• Aim of the exercise:
Retype the entries below word for word, leaving none out.

(Provided data)

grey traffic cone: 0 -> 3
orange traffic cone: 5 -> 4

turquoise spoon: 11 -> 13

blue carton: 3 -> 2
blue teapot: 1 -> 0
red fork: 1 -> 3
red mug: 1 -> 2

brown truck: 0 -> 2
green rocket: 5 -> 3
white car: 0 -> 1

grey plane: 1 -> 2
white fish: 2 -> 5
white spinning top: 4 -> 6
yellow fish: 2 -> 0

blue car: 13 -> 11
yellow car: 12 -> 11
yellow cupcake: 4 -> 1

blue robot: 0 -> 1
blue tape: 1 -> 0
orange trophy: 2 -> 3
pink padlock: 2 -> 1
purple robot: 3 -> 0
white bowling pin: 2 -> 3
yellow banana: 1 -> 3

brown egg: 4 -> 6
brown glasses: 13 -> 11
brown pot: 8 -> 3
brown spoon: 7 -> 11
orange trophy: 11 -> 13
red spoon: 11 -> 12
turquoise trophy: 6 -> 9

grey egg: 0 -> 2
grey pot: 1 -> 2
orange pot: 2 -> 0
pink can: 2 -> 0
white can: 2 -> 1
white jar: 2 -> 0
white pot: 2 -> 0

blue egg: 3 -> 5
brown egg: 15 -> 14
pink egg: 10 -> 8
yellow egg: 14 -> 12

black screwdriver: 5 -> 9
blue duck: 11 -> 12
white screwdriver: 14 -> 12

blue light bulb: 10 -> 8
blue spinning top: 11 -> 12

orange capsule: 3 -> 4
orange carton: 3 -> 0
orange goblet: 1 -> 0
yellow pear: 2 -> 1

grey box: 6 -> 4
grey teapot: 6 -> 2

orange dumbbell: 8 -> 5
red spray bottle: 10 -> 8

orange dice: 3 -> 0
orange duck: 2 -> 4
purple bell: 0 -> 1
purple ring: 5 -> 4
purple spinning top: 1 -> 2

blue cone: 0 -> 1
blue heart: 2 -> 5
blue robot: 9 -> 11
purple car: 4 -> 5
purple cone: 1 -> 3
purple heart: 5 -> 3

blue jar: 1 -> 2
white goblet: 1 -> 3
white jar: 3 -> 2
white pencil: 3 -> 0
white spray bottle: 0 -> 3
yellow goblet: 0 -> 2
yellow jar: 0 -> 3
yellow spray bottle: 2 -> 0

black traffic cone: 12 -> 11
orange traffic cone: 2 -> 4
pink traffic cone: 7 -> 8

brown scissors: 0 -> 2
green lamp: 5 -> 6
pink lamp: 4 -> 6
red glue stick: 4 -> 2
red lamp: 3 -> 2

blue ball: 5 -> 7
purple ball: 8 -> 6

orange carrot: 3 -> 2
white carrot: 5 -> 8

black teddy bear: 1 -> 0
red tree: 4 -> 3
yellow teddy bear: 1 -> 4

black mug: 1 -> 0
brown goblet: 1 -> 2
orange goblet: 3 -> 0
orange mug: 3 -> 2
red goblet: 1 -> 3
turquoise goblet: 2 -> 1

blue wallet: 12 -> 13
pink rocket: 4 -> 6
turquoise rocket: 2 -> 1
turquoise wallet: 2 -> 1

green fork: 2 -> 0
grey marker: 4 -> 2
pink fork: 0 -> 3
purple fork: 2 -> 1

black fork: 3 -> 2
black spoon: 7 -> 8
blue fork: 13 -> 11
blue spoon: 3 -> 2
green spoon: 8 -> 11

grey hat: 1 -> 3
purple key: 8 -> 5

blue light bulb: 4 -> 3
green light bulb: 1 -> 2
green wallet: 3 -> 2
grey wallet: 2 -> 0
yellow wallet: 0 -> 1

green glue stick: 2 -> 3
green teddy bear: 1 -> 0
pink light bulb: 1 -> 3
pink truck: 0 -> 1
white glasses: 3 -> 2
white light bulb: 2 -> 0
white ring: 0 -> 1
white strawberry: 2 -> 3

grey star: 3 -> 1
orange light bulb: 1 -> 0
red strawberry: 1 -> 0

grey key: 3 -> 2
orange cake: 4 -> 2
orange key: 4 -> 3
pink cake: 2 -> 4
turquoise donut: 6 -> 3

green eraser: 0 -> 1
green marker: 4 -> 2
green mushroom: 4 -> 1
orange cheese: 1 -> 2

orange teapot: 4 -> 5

(End Provided data)

• Result of this exercise:
grey traffic cone: 0 -> 3
orange traffic cone: 5 -> 4

turquoise spoon: 11 -> 13

blue carton: 3 -> 2
blue teapot: 1 -> 0
red fork: 1 -> 3
red mug: 1 -> 2

brown truck: 0 -> 2
green rocket: 5 -> 3
white car: 0 -> 1

grey plane: 1 -> 2
white fish: 2 -> 5
white spinning top: 4 -> 6
yellow fish: 2 -> 0

blue car: 13 -> 11
yellow car: 12 -> 11
yellow cupcake: 4 -> 1

blue robot: 0 -> 1
blue tape: 1 -> 0
orange trophy: 2 -> 3
pink padlock: 2 -> 1
purple robot: 3 -> 0
white bowling pin: 2 -> 3
yellow banana: 1 -> 3

brown egg: 4 -> 6
brown glasses: 13 -> 11
brown pot: 8 -> 3
brown spoon: 7 -> 11
orange trophy: 11 -> 13
red spoon: 11 -> 12
turquoise trophy: 6 -> 9

grey egg: 0 -> 2
grey pot: 1 -> 2
orange pot: 2 -> 0
pink can: 2 -> 0
white can: 2 -> 1
white jar: 2 -> 0
white pot: 2 -> 0

blue egg: 3 -> 5
brown egg: 15 -> 14
pink egg: 10 -> 8
yellow egg: 14 -> 12

black screwdriver: 5 -> 9
blue duck: 11 -> 12
white screwdriver: 14 -> 12

blue light bulb: 10 -> 8
blue spinning top: 11 -> 12

orange capsule: 3 -> 4
orange carton: 3 -> 0
orange goblet: 1 -> 0
yellow pear: 2 -> 1

grey box: 6 -> 4
grey teapot: 6 -> 2

orange dumbbell: 8 -> 5
red spray bottle: 10 -> 8

orange dice: 3 -> 0
orange duck: 2 -> 4
purple bell: 0 -> 1
purple ring: 5 -> 4
purple spinning top: 1 -> 2

blue cone: 0 -> 1
blue heart: 2 -> 5
blue robot: 9 -> 11
purple car: 4 -> 5
purple cone: 1 -> 3
purple heart: 5 -> 3

blue jar: 1 -> 2
white goblet: 1 -> 3
white jar: 3 -> 2
white pencil: 3 -> 0
white spray bottle: 0 -> 3
yellow goblet: 0 -> 2
yellow jar: 0 -> 3
yellow spray bottle: 2 -> 0

black traffic cone: 12 -> 11
orange traffic cone: 2 -> 4
pink traffic cone: 7 -> 8

brown scissors: 0 -> 2
green lamp: 5 -> 6
pink lamp: 4 -> 6
red glue stick: 4 -> 2
red lamp: 3 -> 2

blue ball: 5 -> 7
purple ball: 8 -> 6

orange carrot: 3 -> 2
white carrot: 5 -> 8

black teddy bear: 1 -> 0
red tree: 4 -> 3
yellow teddy bear: 1 -> 4

black mug: 1 -> 0
brown goblet: 1 -> 2
orange goblet: 3 -> 0
orange mug: 3 -> 2
red goblet: 1 -> 3
turquoise goblet: 2 -> 1

blue wallet: 12 -> 13
pink rocket: 4 -> 6
turquoise rocket: 2 -> 1
turquoise wallet: 2 -> 1

green fork: 2 -> 0
grey marker: 4 -> 2
pink fork: 0 -> 3
purple fork: 2 -> 1

black fork: 3 -> 2
black spoon: 7 -> 8
blue fork: 13 -> 11
blue spoon: 3 -> 2
green spoon: 8 -> 11

grey hat: 1 -> 3
purple key: 8 -> 5

blue light bulb: 4 -> 3
green light bulb: 1 -> 2
green wallet: 3 -> 2
grey wallet: 2 -> 0
yellow wallet: 0 -> 1

green glue stick: 2 -> 3
green teddy bear: 1 -> 0
pink light bulb: 1 -> 3
pink truck: 0 -> 1
white glasses: 3 -> 2
white light bulb: 2 -> 0
white ring: 0 -> 1
white strawberry: 2 -> 3

grey star: 3 -> 1
orange light bulb: 1 -> 0
red strawberry: 1 -> 0

grey key: 3 -> 2
orange cake: 4 -> 2
orange key: 4 -> 3
pink cake: 2 -> 4
turquoise donut: 6 -> 3

green eraser: 0 -> 1
green marker: 4 -> 2
green mushroom: 4 -> 1
orange cheese: 1 -> 2

orange teapot: 4 -> 5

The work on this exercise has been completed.